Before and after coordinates
####################
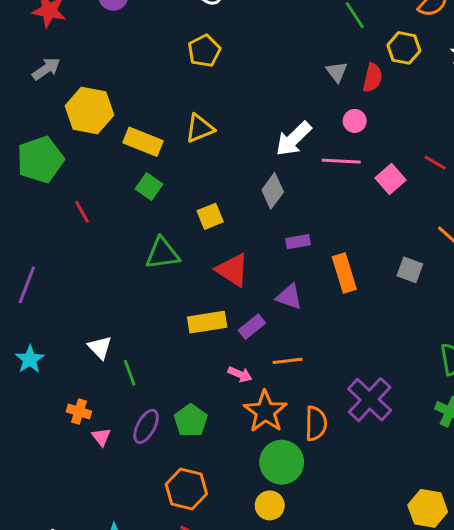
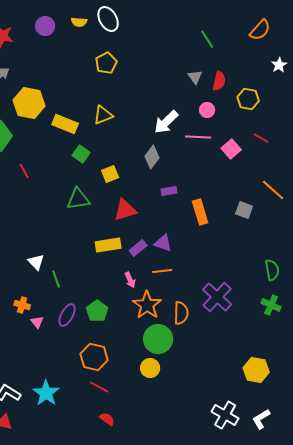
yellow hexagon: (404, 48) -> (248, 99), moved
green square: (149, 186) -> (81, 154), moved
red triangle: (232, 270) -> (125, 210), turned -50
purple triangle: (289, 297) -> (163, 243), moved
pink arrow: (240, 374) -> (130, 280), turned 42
####################
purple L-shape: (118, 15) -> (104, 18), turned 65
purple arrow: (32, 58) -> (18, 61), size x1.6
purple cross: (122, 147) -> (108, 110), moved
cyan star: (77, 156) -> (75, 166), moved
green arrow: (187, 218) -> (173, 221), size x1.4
####################
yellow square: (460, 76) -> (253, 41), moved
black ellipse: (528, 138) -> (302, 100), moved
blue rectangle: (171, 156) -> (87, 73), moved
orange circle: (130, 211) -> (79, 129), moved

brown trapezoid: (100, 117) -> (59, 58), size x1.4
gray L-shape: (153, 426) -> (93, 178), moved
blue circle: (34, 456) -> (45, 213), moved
####################
AIM OF THE EXERCISE » Given the records above, restate word for word only the lines starting at the one with "yellow hexagon: (404, 48) -> (248, 99), moved" and ending at the one with "pink arrow: (240, 374)".

ANSWER TO THIS TASK »
yellow hexagon: (404, 48) -> (248, 99), moved
green square: (149, 186) -> (81, 154), moved
red triangle: (232, 270) -> (125, 210), turned -50
purple triangle: (289, 297) -> (163, 243), moved
pink arrow: (240, 374) -> (130, 280), turned 42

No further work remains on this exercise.